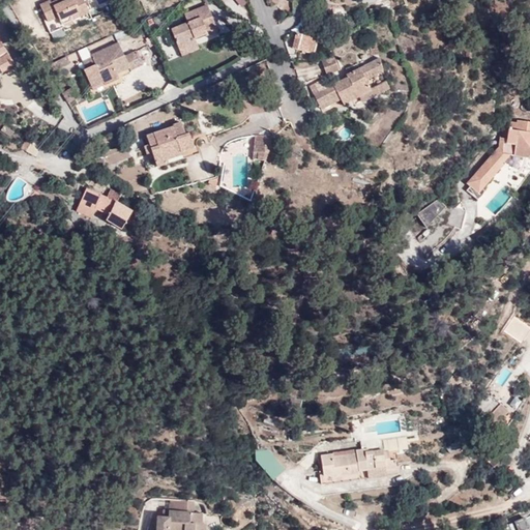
[(57,17),(72,9),(68,0),(57,0),(48,4),(46,0),(37,4),(36,2),(27,6),(33,23),(42,20),(47,27),(59,22),(57,17)]
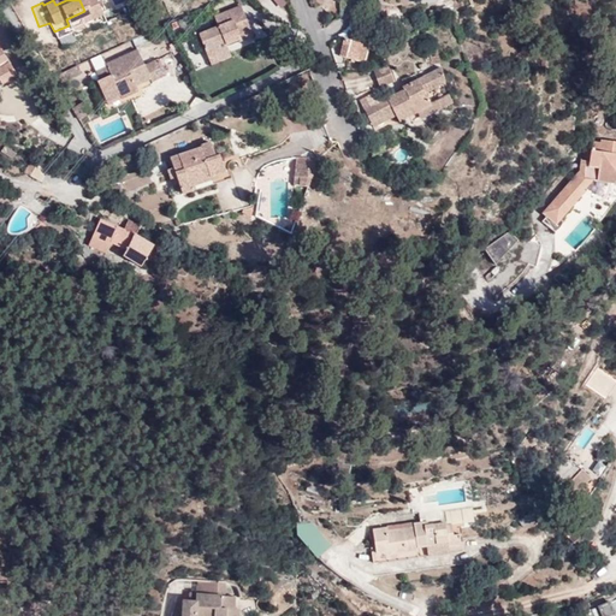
[(199,34),(208,58),(226,51),(224,43),(230,41),(232,45),(242,41),(240,37),(250,33),(241,7),(214,17),(217,25),(199,34)]
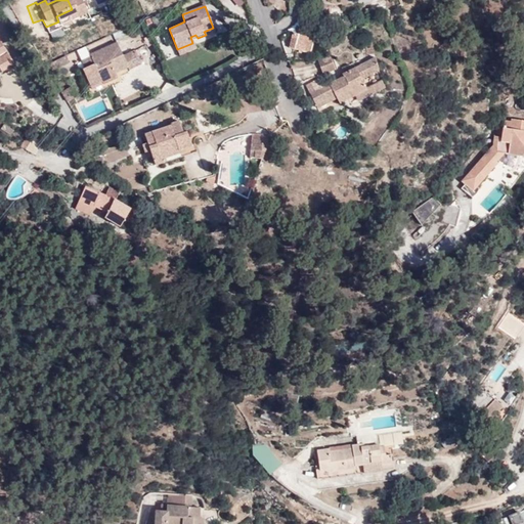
[(56,16),(58,22),(75,15),(72,9),(56,16)]
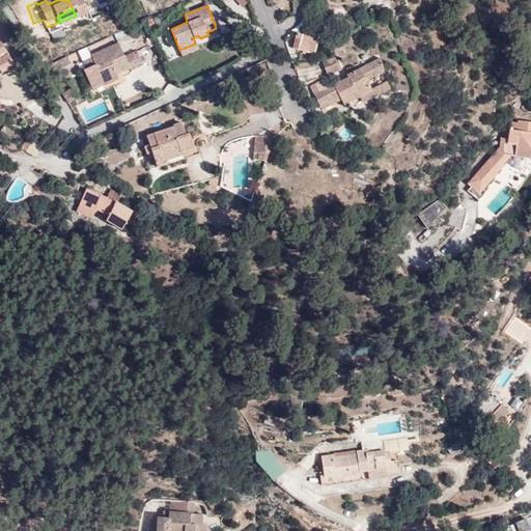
[(76,16),(59,22),(47,27),(43,20),(33,23),(30,25),(34,35),(47,31),(48,34),(78,22),(76,16)]
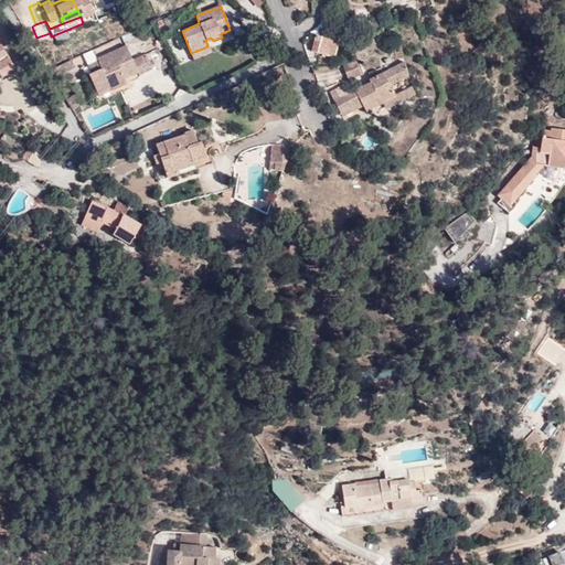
[(121,34),(124,43),(136,41),(134,31),(121,34)]
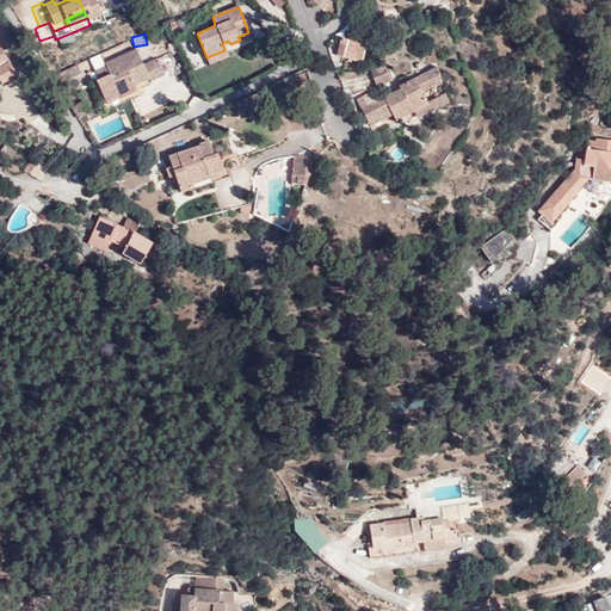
[(350,61),(357,45),(344,39),(337,54),(350,61)]
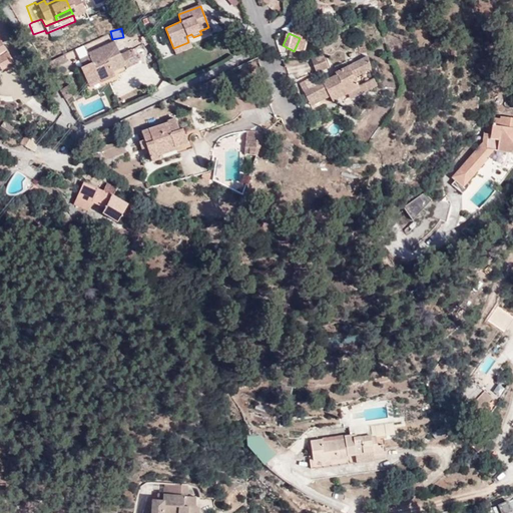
[(0,38),(0,68),(3,73),(17,65),(0,38)]
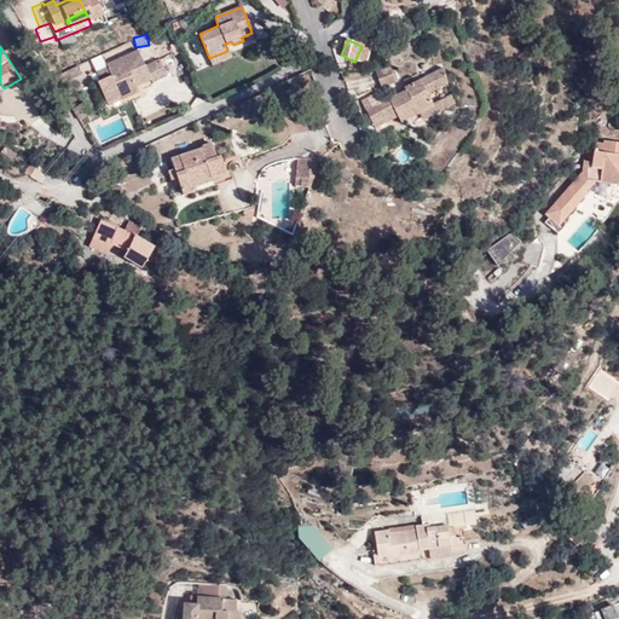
[(371,51),(362,46),(354,62),(364,68),(371,51)]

# ACTION ITEM:
Copy all the records word for word and keep the pictures out.

# SOLUTION FOR THIS PROBLEM:
[(57,17),(72,9),(68,0),(57,0),(48,4),(46,0),(37,4),(36,2),(27,6),(33,23),(42,20),(47,27),(59,22),(57,17)]
[(199,34),(208,58),(226,51),(224,43),(230,41),(232,45),(242,41),(240,37),(250,33),(241,7),(214,17),(217,25),(199,34)]
[(56,16),(58,22),(75,15),(72,9),(56,16)]
[(76,16),(59,22),(47,27),(43,20),(33,23),(30,25),(34,35),(47,31),(48,34),(78,22),(76,16)]
[(121,34),(124,43),(136,41),(134,31),(121,34)]
[(350,61),(357,45),(344,39),(337,54),(350,61)]
[(0,38),(0,68),(3,73),(17,65),(0,38)]
[(371,51),(362,46),(354,62),(364,68),(371,51)]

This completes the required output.